*Problem requirements*. Write out every line of the data below exactly as given.

*Dataset excerpts*.
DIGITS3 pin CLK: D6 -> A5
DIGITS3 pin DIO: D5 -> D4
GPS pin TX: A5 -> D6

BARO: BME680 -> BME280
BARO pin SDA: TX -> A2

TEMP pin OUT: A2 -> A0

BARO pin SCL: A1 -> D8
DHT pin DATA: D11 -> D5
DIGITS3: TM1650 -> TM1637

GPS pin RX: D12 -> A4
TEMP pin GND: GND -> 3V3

*Response*.
DIGITS3 pin CLK: D6 -> A5
DIGITS3 pin DIO: D5 -> D4
GPS pin TX: A5 -> D6

BARO: BME680 -> BME280
BARO pin SDA: TX -> A2

TEMP pin OUT: A2 -> A0

BARO pin SCL: A1 -> D8
DHT pin DATA: D11 -> D5
DIGITS3: TM1650 -> TM1637

GPS pin RX: D12 -> A4
TEMP pin GND: GND -> 3V3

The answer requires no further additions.